:: Information ::
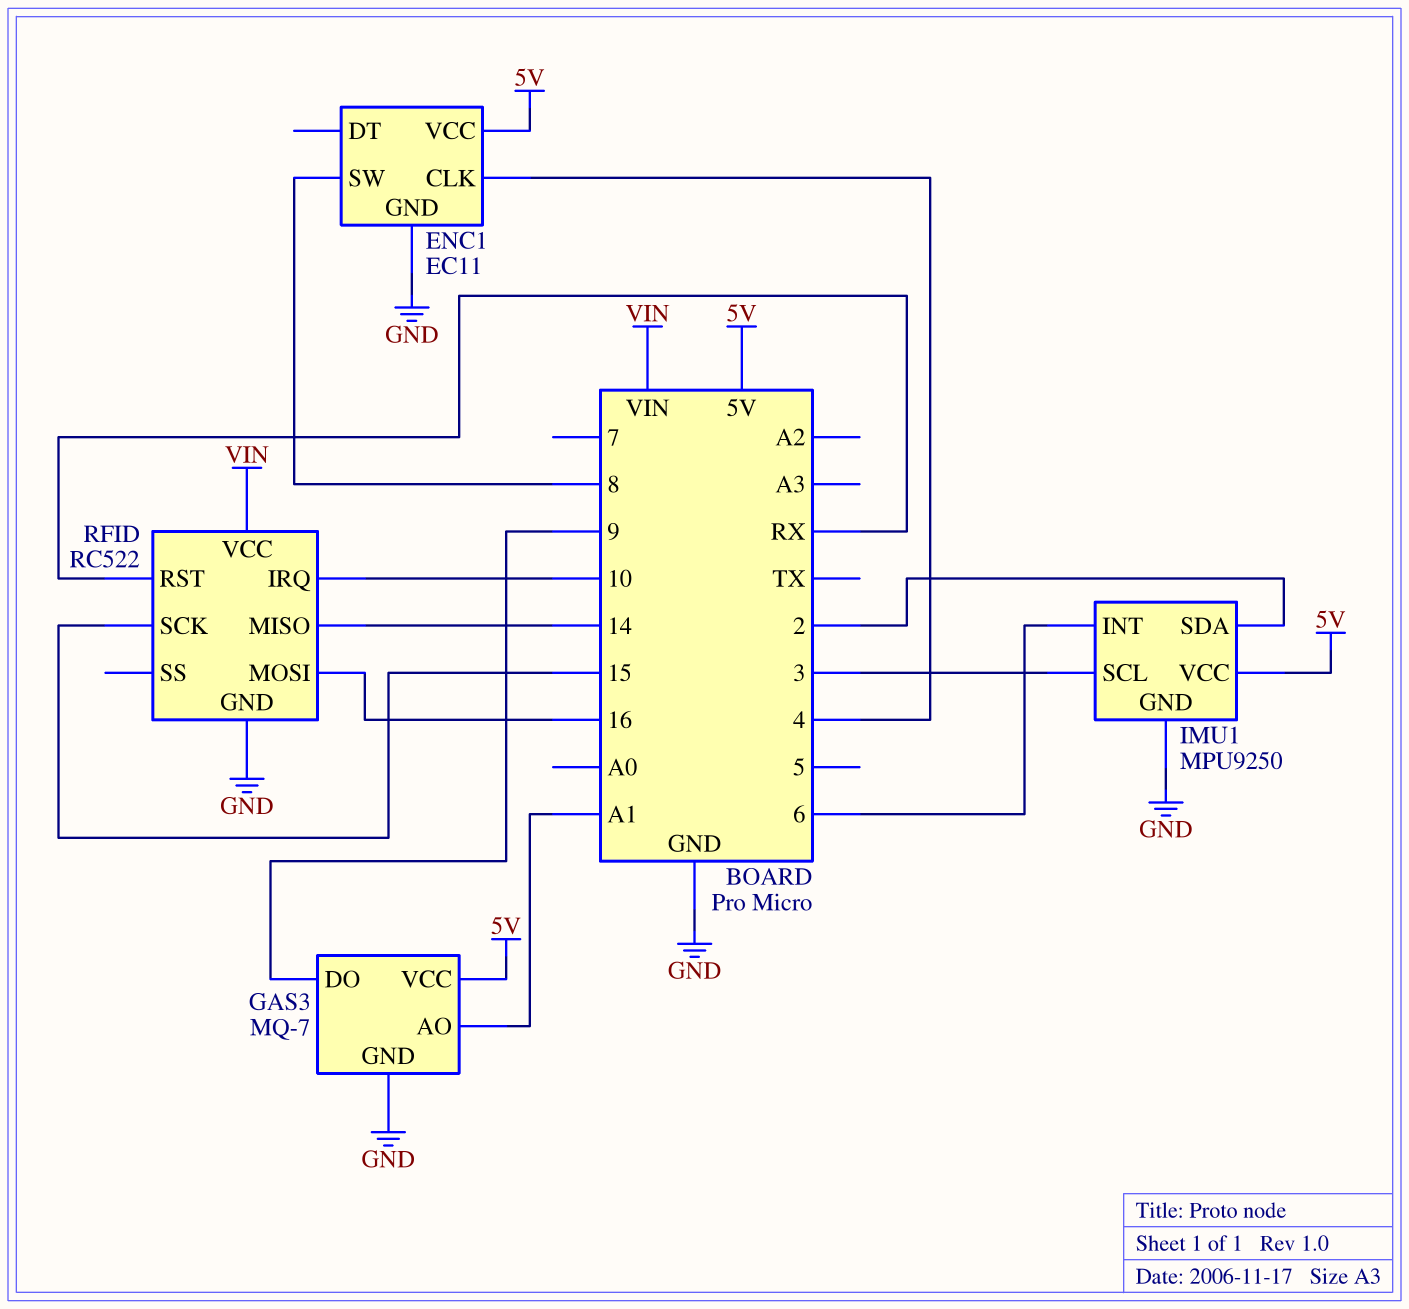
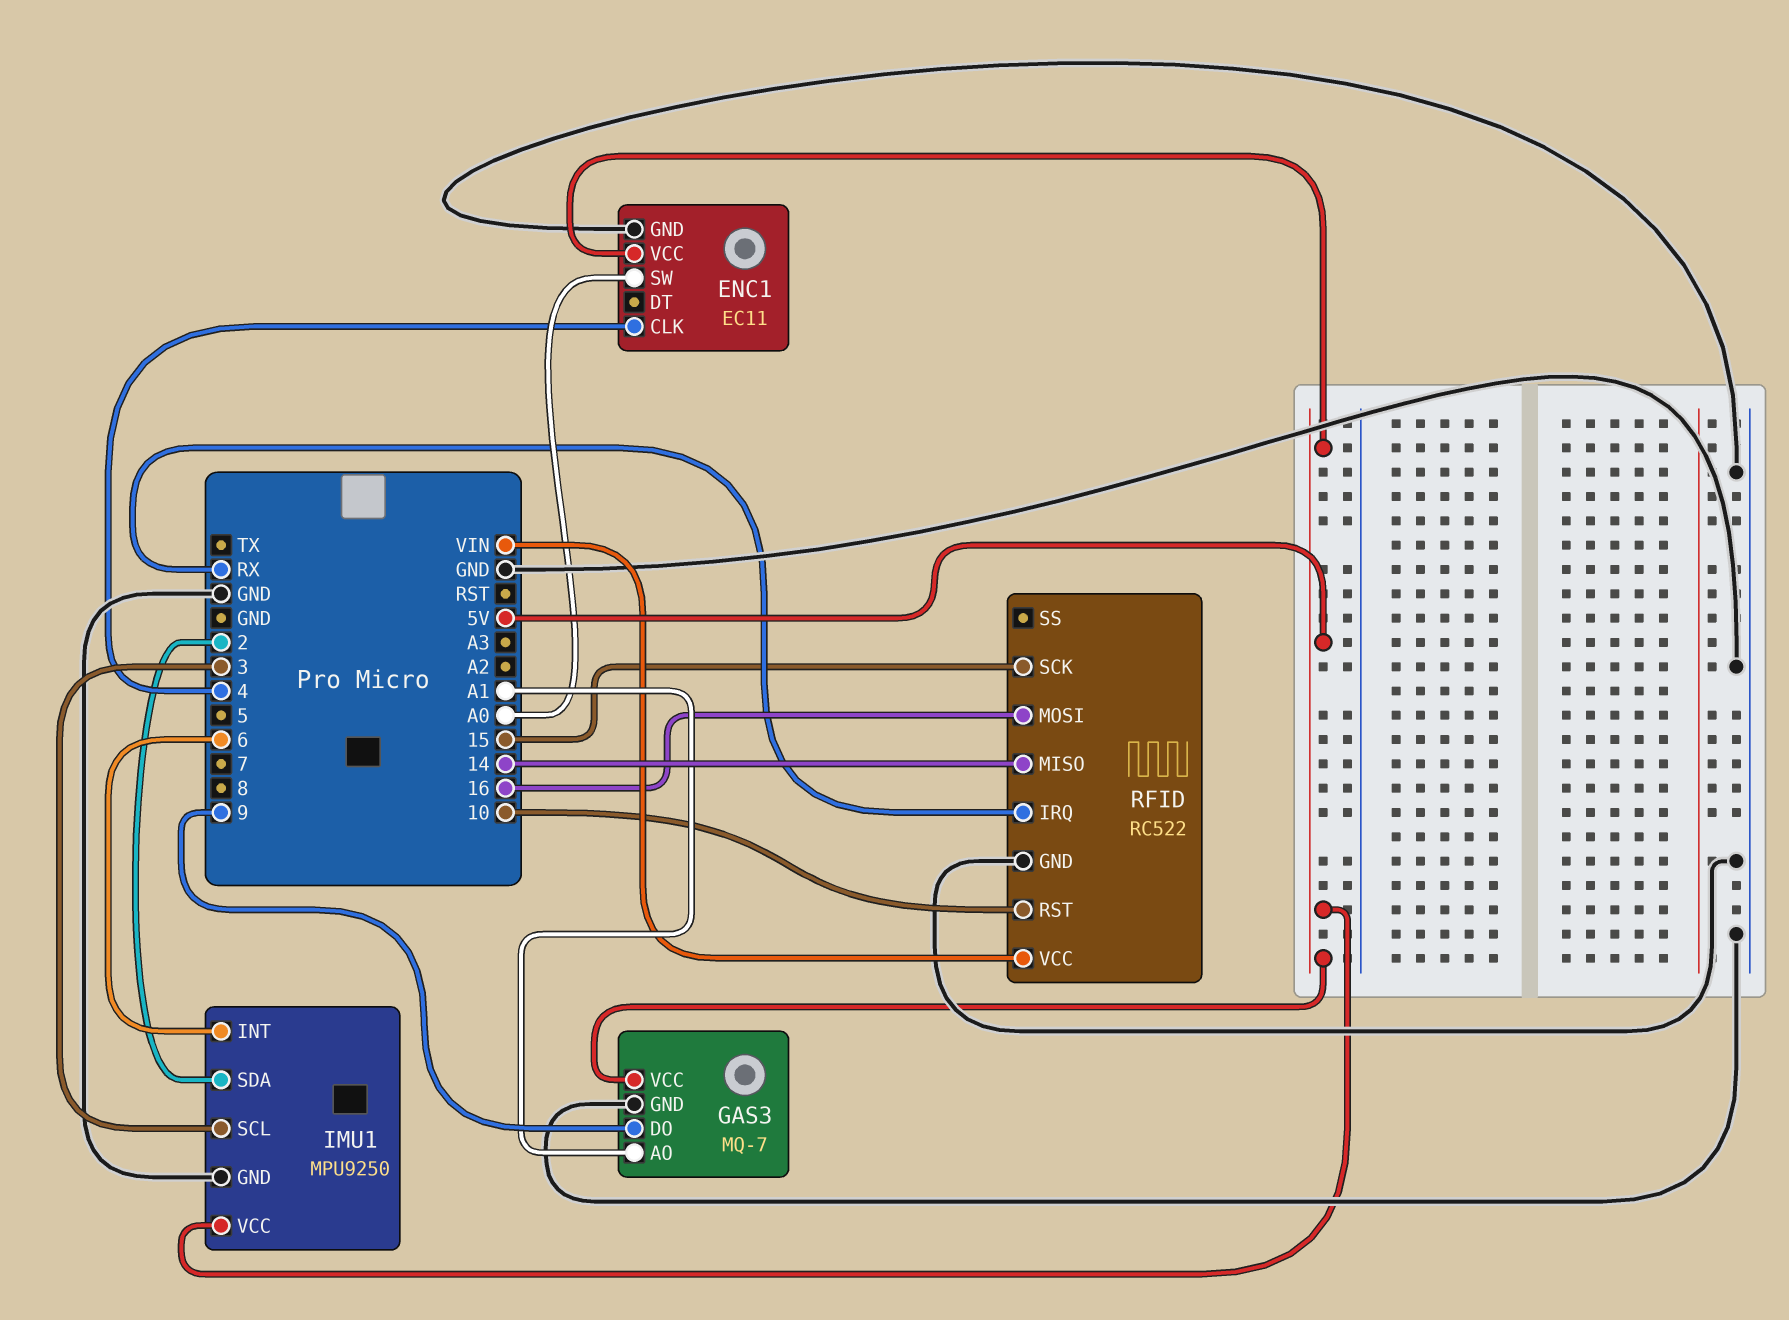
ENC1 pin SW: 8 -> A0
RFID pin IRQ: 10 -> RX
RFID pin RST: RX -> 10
:::
:: Information ::
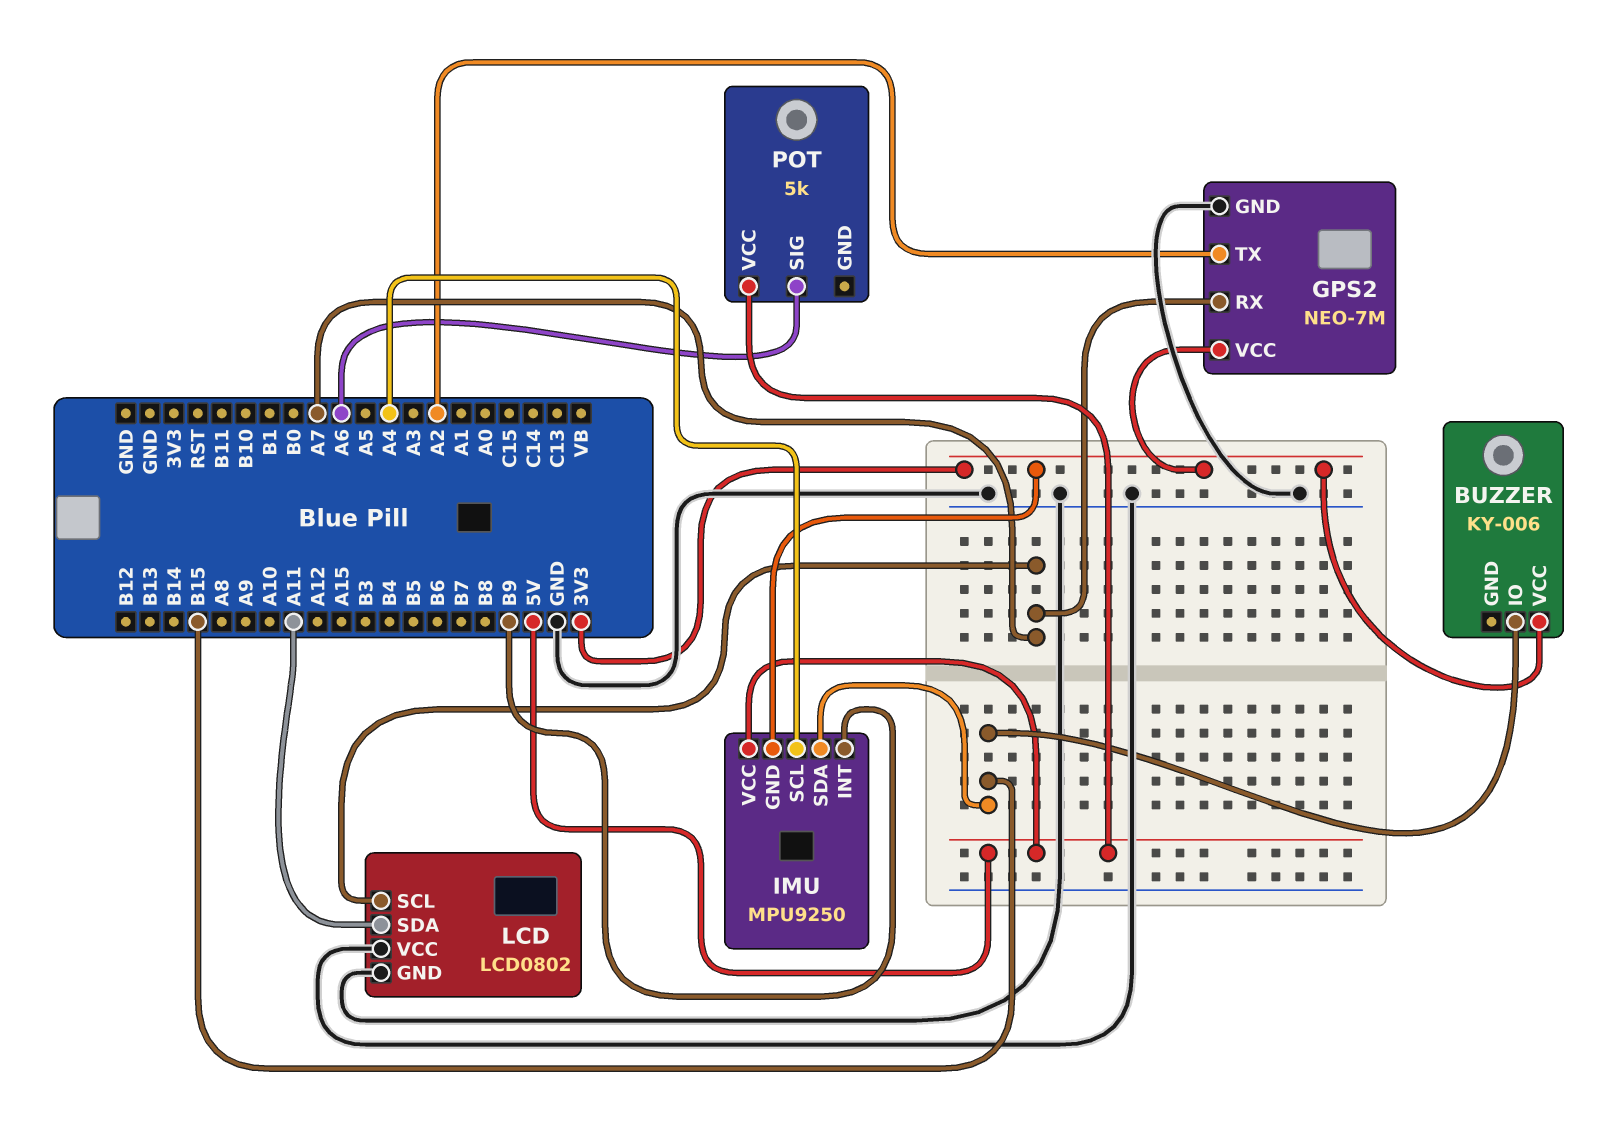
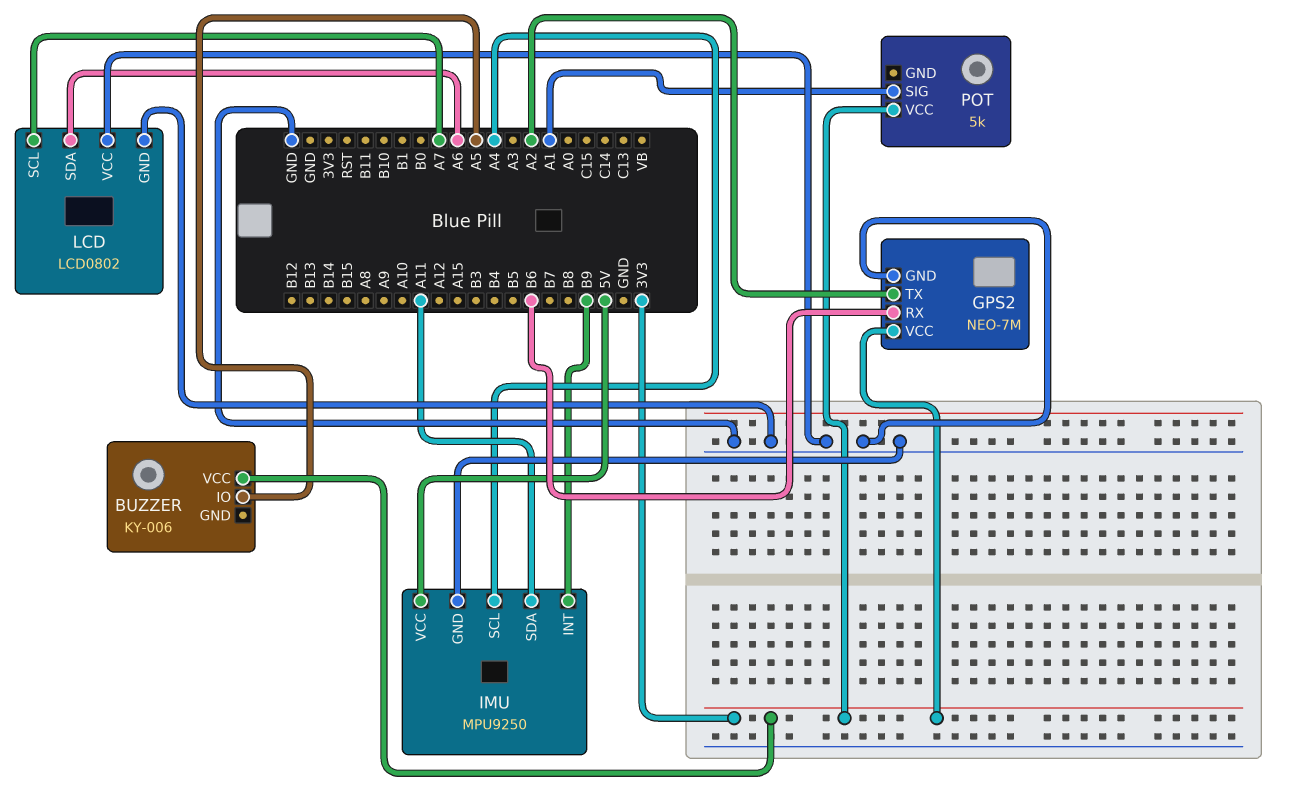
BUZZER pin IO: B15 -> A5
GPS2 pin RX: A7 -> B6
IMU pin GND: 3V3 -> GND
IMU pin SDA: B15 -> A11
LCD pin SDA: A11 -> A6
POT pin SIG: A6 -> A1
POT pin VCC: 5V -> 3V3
:::
Look through the data above and return exactly the lines from the one that contains "ENC1 pin SW: 8 -> A0" to the one that contains "RFID pin RST: RX -> 10", inclusive, with nothing else.

**Solved exercise**:
ENC1 pin SW: 8 -> A0
RFID pin IRQ: 10 -> RX
RFID pin RST: RX -> 10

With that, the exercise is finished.